### The task
With the pictures omitted, repeat exactly the lines below starting with the line that has "[(42,492),(54,515),(81,515),(103,505),(84,470),(42,492)]" and going on through the line that has "[(176,488),(155,499),(159,507),(180,497),(176,488)]".

:: Records shown

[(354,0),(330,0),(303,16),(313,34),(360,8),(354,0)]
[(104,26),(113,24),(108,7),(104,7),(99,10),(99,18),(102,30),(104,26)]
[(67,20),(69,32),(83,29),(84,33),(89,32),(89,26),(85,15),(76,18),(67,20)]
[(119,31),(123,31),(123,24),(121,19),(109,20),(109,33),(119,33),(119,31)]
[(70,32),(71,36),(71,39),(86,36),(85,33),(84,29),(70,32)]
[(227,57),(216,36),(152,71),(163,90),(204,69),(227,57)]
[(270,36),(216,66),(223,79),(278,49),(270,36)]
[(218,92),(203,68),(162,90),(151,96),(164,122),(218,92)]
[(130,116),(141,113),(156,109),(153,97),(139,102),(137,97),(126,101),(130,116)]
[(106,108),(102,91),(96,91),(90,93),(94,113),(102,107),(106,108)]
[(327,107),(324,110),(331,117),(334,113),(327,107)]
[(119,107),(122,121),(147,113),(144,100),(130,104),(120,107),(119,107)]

::::
:: Records shown

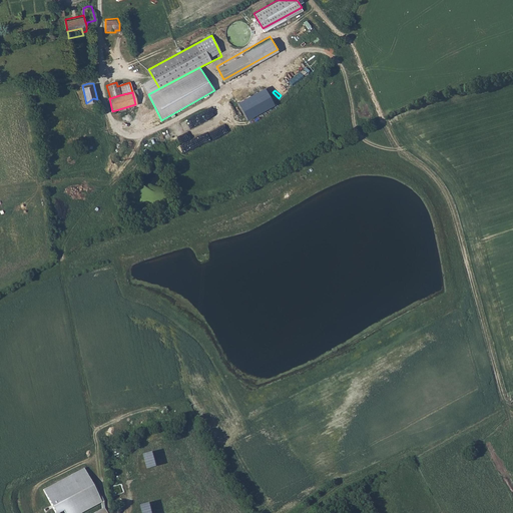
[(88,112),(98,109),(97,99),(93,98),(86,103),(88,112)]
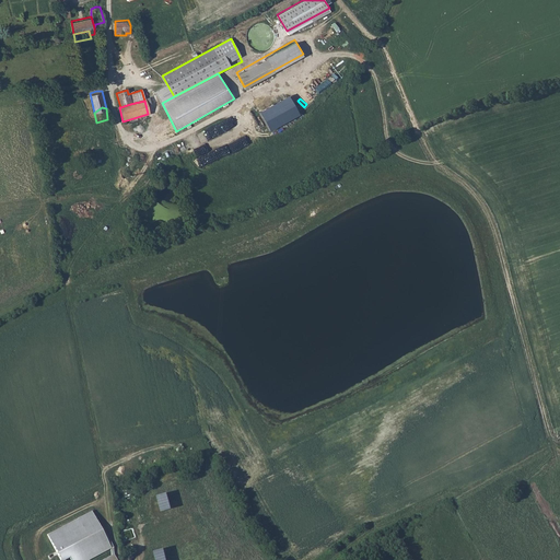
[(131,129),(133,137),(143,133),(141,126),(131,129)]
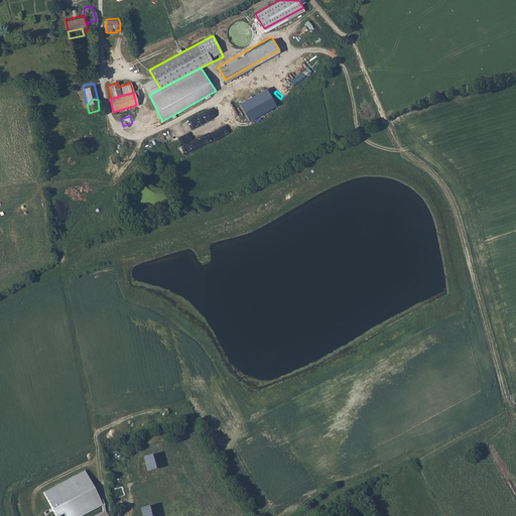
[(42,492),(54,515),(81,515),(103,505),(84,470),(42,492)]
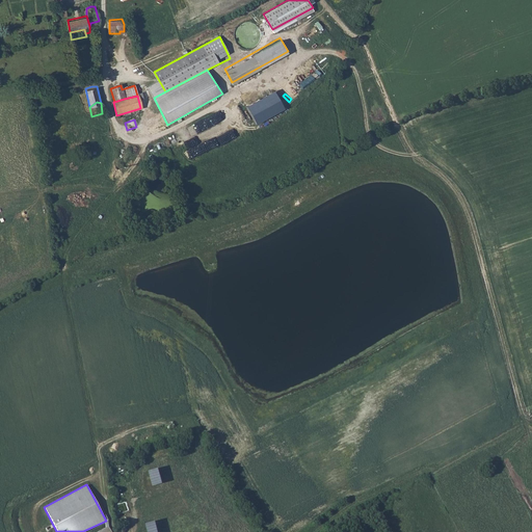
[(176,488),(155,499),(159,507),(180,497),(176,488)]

::::

### Written reply
[(42,492),(54,515),(81,515),(103,505),(84,470),(42,492)]
[(176,488),(155,499),(159,507),(180,497),(176,488)]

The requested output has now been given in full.